>> START Recorded data
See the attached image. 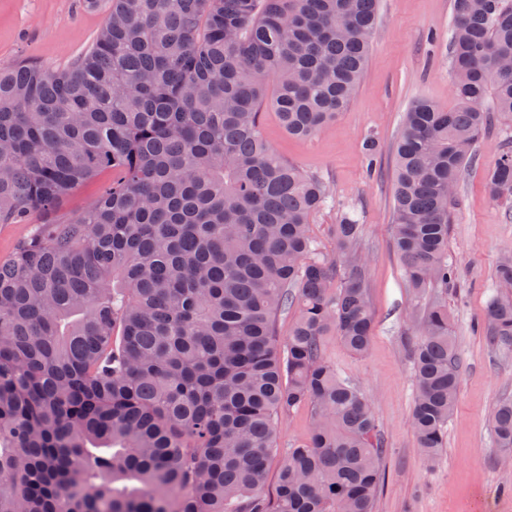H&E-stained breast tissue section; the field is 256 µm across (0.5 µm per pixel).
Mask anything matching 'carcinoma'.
I'll return each mask as SVG.
<instances>
[{
    "label": "carcinoma",
    "instance_id": "carcinoma-1",
    "mask_svg": "<svg viewBox=\"0 0 512 512\" xmlns=\"http://www.w3.org/2000/svg\"><path fill=\"white\" fill-rule=\"evenodd\" d=\"M70 66L0 68V224L44 222L0 259V512H373L382 442L366 397L326 360L374 333L361 227L310 221L323 184L278 157L263 104L308 138L345 111L379 0H111ZM457 107L418 99L395 145L392 240L417 310L403 349L421 455L459 396L448 306L452 198L479 138L512 122V0H454ZM88 207L62 213L99 175ZM512 200V150L486 171ZM340 287H334L335 282ZM294 305L284 342L276 314ZM482 331L512 350V253ZM307 441L264 492L278 417ZM512 448V399L490 415Z\"/></svg>",
    "mask_w": 512,
    "mask_h": 512
}]
</instances>
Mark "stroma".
<instances>
[{
  "label": "stroma",
  "instance_id": "obj_1",
  "mask_svg": "<svg viewBox=\"0 0 512 512\" xmlns=\"http://www.w3.org/2000/svg\"><path fill=\"white\" fill-rule=\"evenodd\" d=\"M110 0H0V68L29 61L54 69L81 56L104 25ZM453 0H380L373 46L360 86L347 110L316 135L292 138L277 114L264 109L262 133L270 148L305 174L319 177L328 200L311 222L319 252L334 256L330 231L343 214L362 226L374 313L368 351L352 354L325 337L323 353L370 402L383 443L385 481L374 512H512V464H503L489 428L495 405L512 399V352L494 349L479 326L492 294L501 255L512 250V201L492 200L484 172L506 147L512 123L496 126L476 146L477 164L458 186L451 209L448 261L453 277L443 298L453 318L460 355V391L437 461L424 460L412 426L413 373L402 347L405 314L414 308L401 282L392 247L394 146L404 114L420 98L454 108L448 59ZM377 159L367 173L366 146ZM312 408L277 421L265 492L274 495L290 445L305 441Z\"/></svg>",
  "mask_w": 512,
  "mask_h": 512
}]
</instances>
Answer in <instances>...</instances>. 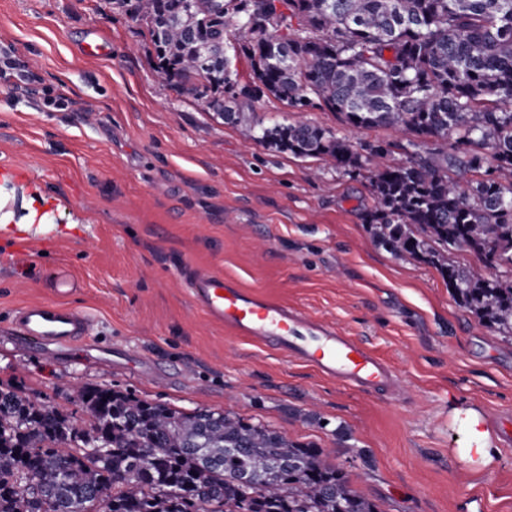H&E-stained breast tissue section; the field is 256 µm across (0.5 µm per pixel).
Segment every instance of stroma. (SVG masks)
I'll list each match as a JSON object with an SVG mask.
<instances>
[{"label":"stroma","instance_id":"35a3bbf8","mask_svg":"<svg viewBox=\"0 0 512 512\" xmlns=\"http://www.w3.org/2000/svg\"><path fill=\"white\" fill-rule=\"evenodd\" d=\"M156 63L109 0H0V214L37 210L29 233L0 241V383L77 424L81 386L232 411L327 450L380 512H512L501 433L512 341L460 306L435 267L374 239L367 169L245 140ZM246 119L316 125L405 157L394 130L352 128L323 107L263 96ZM193 271L334 324L399 370L402 389L365 393L227 334L194 303ZM63 274L75 285L61 296ZM29 301L87 314L88 336L71 349L21 343L11 328ZM470 409L495 448L479 472L459 455L454 414Z\"/></svg>","mask_w":512,"mask_h":512}]
</instances>
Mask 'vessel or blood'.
<instances>
[{
	"mask_svg": "<svg viewBox=\"0 0 512 512\" xmlns=\"http://www.w3.org/2000/svg\"><path fill=\"white\" fill-rule=\"evenodd\" d=\"M194 301L228 332L270 343L323 376L365 392L397 390L400 374L369 347L336 327L311 319L264 293L220 274L189 278ZM87 316L57 304L32 302L20 307L13 332L36 344L72 346L86 336Z\"/></svg>",
	"mask_w": 512,
	"mask_h": 512,
	"instance_id": "b4317fda",
	"label": "vessel or blood"
}]
</instances>
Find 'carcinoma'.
I'll use <instances>...</instances> for the list:
<instances>
[{
	"label": "carcinoma",
	"instance_id": "obj_1",
	"mask_svg": "<svg viewBox=\"0 0 512 512\" xmlns=\"http://www.w3.org/2000/svg\"><path fill=\"white\" fill-rule=\"evenodd\" d=\"M111 0L146 26L157 72L207 98L227 124L271 149L351 173L370 165L373 236L397 257L435 266L461 306L512 338V0ZM250 60L234 91L224 47ZM232 91L224 101V91ZM272 96L323 106L354 128L391 127L364 147L312 125L242 124ZM473 176L462 185L458 177ZM466 247L482 269L448 263ZM88 415L63 413L0 385V512H378L324 449L230 411L180 412L107 387H80ZM237 448L228 457L224 449ZM264 474L249 489L236 470Z\"/></svg>",
	"mask_w": 512,
	"mask_h": 512
}]
</instances>
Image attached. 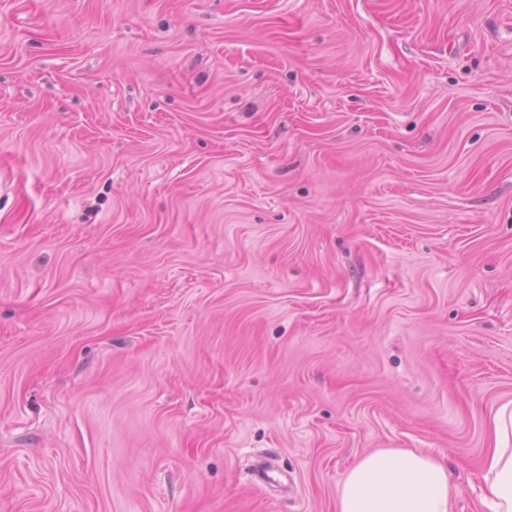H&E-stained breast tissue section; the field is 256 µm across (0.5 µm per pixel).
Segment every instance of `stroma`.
<instances>
[{
	"mask_svg": "<svg viewBox=\"0 0 512 512\" xmlns=\"http://www.w3.org/2000/svg\"><path fill=\"white\" fill-rule=\"evenodd\" d=\"M512 0H0V512H487ZM456 497L442 458L387 448L363 456L347 472L336 512H455Z\"/></svg>",
	"mask_w": 512,
	"mask_h": 512,
	"instance_id": "obj_1",
	"label": "stroma"
}]
</instances>
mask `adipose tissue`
Instances as JSON below:
<instances>
[{"mask_svg": "<svg viewBox=\"0 0 512 512\" xmlns=\"http://www.w3.org/2000/svg\"><path fill=\"white\" fill-rule=\"evenodd\" d=\"M492 447L484 459L483 502L512 512V400L491 416ZM457 488L446 462L414 449H379L346 474L336 512H454Z\"/></svg>", "mask_w": 512, "mask_h": 512, "instance_id": "obj_1", "label": "adipose tissue"}]
</instances>
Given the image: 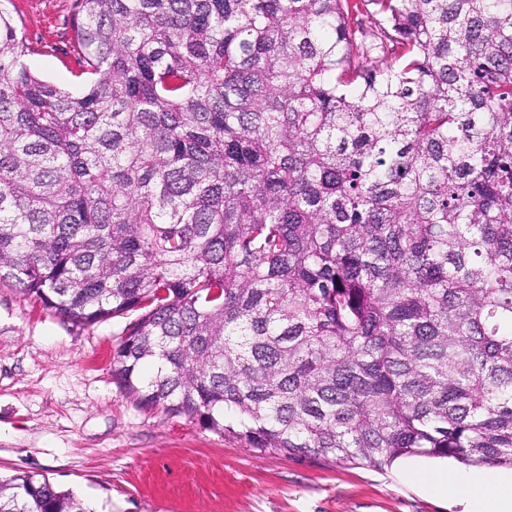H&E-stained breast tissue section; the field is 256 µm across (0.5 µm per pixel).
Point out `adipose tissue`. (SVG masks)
<instances>
[{
    "label": "adipose tissue",
    "mask_w": 512,
    "mask_h": 512,
    "mask_svg": "<svg viewBox=\"0 0 512 512\" xmlns=\"http://www.w3.org/2000/svg\"><path fill=\"white\" fill-rule=\"evenodd\" d=\"M403 477L429 494L463 503L465 512H512V475L491 470L432 472L413 463Z\"/></svg>",
    "instance_id": "ef3b65f1"
}]
</instances>
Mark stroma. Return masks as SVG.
<instances>
[{
    "mask_svg": "<svg viewBox=\"0 0 512 512\" xmlns=\"http://www.w3.org/2000/svg\"><path fill=\"white\" fill-rule=\"evenodd\" d=\"M76 0H9L26 63L74 84ZM125 318L79 325L0 285V476L44 475L95 512H461L385 468L261 454L139 405L112 378Z\"/></svg>",
    "mask_w": 512,
    "mask_h": 512,
    "instance_id": "obj_1",
    "label": "stroma"
}]
</instances>
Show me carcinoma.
<instances>
[{
  "label": "carcinoma",
  "mask_w": 512,
  "mask_h": 512,
  "mask_svg": "<svg viewBox=\"0 0 512 512\" xmlns=\"http://www.w3.org/2000/svg\"><path fill=\"white\" fill-rule=\"evenodd\" d=\"M73 30L64 89L0 7V284L138 313L118 388L260 453L512 469V0H77ZM0 512L92 509L21 472Z\"/></svg>",
  "instance_id": "1"
}]
</instances>
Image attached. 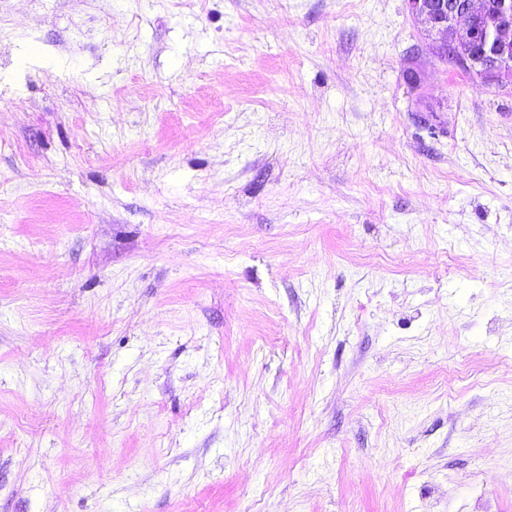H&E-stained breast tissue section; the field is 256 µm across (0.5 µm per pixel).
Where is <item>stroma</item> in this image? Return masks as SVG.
Returning a JSON list of instances; mask_svg holds the SVG:
<instances>
[{"label":"stroma","mask_w":512,"mask_h":512,"mask_svg":"<svg viewBox=\"0 0 512 512\" xmlns=\"http://www.w3.org/2000/svg\"><path fill=\"white\" fill-rule=\"evenodd\" d=\"M487 507L512 86L405 0H0V512Z\"/></svg>","instance_id":"35a3bbf8"}]
</instances>
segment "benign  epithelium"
Instances as JSON below:
<instances>
[{
	"label": "benign epithelium",
	"instance_id": "benign-epithelium-1",
	"mask_svg": "<svg viewBox=\"0 0 512 512\" xmlns=\"http://www.w3.org/2000/svg\"><path fill=\"white\" fill-rule=\"evenodd\" d=\"M426 35L440 36L437 54L453 59L484 83L509 84L512 0H406Z\"/></svg>",
	"mask_w": 512,
	"mask_h": 512
}]
</instances>
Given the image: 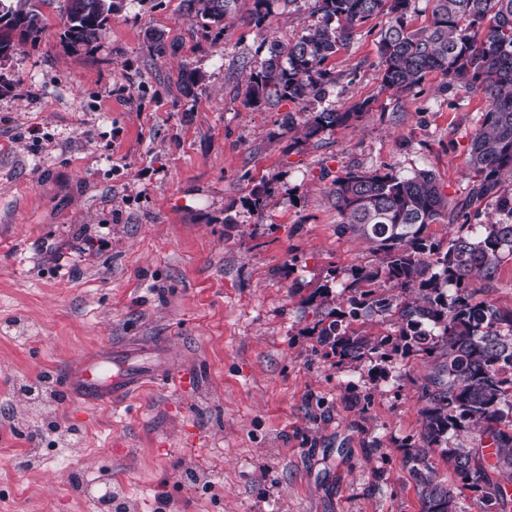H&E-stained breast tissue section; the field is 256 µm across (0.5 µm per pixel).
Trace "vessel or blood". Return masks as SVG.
I'll return each instance as SVG.
<instances>
[{"instance_id":"obj_1","label":"vessel or blood","mask_w":512,"mask_h":512,"mask_svg":"<svg viewBox=\"0 0 512 512\" xmlns=\"http://www.w3.org/2000/svg\"><path fill=\"white\" fill-rule=\"evenodd\" d=\"M153 368L136 346L96 352L70 370L66 389L88 403H109L138 390L151 379Z\"/></svg>"}]
</instances>
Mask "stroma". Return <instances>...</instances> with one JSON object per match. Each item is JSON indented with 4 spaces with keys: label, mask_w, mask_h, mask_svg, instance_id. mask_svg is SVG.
<instances>
[{
    "label": "stroma",
    "mask_w": 512,
    "mask_h": 512,
    "mask_svg": "<svg viewBox=\"0 0 512 512\" xmlns=\"http://www.w3.org/2000/svg\"><path fill=\"white\" fill-rule=\"evenodd\" d=\"M314 7L267 0L258 24L238 0L217 29L184 0H124L75 51L51 5L0 60V512H90L85 483L131 512H422L404 457L428 360L317 343L378 260L340 232L330 189L349 167L428 170L463 198L487 98L438 71L384 88L379 15L326 61L316 104L367 112L305 139L300 104L255 108L245 88ZM153 32L177 54L156 57ZM127 343L163 352L158 377L109 404L64 389L84 353ZM42 432L52 446L25 460Z\"/></svg>",
    "instance_id": "1"
}]
</instances>
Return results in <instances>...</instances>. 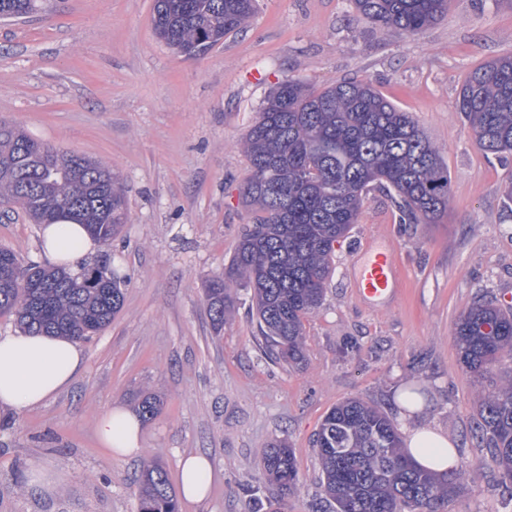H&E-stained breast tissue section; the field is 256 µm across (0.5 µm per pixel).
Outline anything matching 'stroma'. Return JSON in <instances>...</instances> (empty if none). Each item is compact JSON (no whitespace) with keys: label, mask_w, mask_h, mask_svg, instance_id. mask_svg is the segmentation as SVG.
Segmentation results:
<instances>
[{"label":"stroma","mask_w":512,"mask_h":512,"mask_svg":"<svg viewBox=\"0 0 512 512\" xmlns=\"http://www.w3.org/2000/svg\"><path fill=\"white\" fill-rule=\"evenodd\" d=\"M48 11L0 21V121L56 148L111 166L128 222L97 255L125 279L112 323L83 341V370L43 404L0 411V512H138L133 478L160 462L203 453L209 497L180 512H269L262 455L293 448L299 479L281 512H323L312 438L326 413L358 398L397 417L403 391H420L425 420L460 443L462 492L447 512H512V491L477 438L478 393L512 376V360L478 380L454 336L478 301L512 306V155L479 149L457 110L467 73L512 53V0H449L416 35L363 19L352 0H257L247 27L204 54L185 56L152 25L154 0H51ZM294 78L320 89L371 83L408 112L448 168L451 202L431 224H405L388 192L371 190L336 248L321 304L304 319L306 360L269 353L238 291V308L214 331L207 282L224 270L241 225L249 175L242 142L270 91ZM40 226L0 202V247L20 265L44 264ZM393 244L403 292L383 311L356 298L348 278L366 241ZM355 355L343 356L344 341ZM157 394L142 452L117 458L94 423L121 404ZM45 485L30 487L32 468Z\"/></svg>","instance_id":"stroma-1"}]
</instances>
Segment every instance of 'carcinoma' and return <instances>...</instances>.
>> END Recorded data
§ **The request**: Repeat the lines from the one containing "Outline anything matching" through the end of the listing, exactly and without any other lines; both ends are included.

§ **Answer to this exercise**:
Outline anything matching 'stroma'. Return JSON in <instances>...</instances> (empty if none). Each item is compact JSON (no whitespace) with keys: label, mask_w, mask_h, mask_svg, instance_id. mask_svg is the segmentation as SVG.
Segmentation results:
<instances>
[{"label":"stroma","mask_w":512,"mask_h":512,"mask_svg":"<svg viewBox=\"0 0 512 512\" xmlns=\"http://www.w3.org/2000/svg\"><path fill=\"white\" fill-rule=\"evenodd\" d=\"M48 11L0 21V121L56 148L111 166L128 222L97 255L125 279L112 323L83 341V370L43 404L0 411V512H138L133 478L160 462L203 453L209 497L180 512H269L262 455L293 448L299 479L281 512H323L312 438L326 413L358 398L397 417L403 391H420L425 420L460 443L462 492L447 512H512V491L477 438L478 393L512 376V360L478 380L454 336L478 301L512 306V155L479 149L457 110L467 73L512 53V0H449L416 35L363 19L352 0H257L247 27L204 54L185 56L152 25L154 0H51ZM294 78L320 89L371 83L408 112L448 168L451 202L431 224H405L388 192L371 190L336 248L321 304L304 319L306 360L269 353L238 291V308L214 331L207 282L224 270L241 225L249 175L242 142L270 91ZM40 226L0 202V247L20 265L44 264ZM393 244L403 292L383 311L356 298L348 278L366 241ZM355 355L343 356L344 341ZM157 394L142 452L117 458L94 423L121 404ZM45 485L30 487L32 468Z\"/></svg>","instance_id":"stroma-1"}]
</instances>
Segment every instance of 'carcinoma' and return <instances>...</instances>.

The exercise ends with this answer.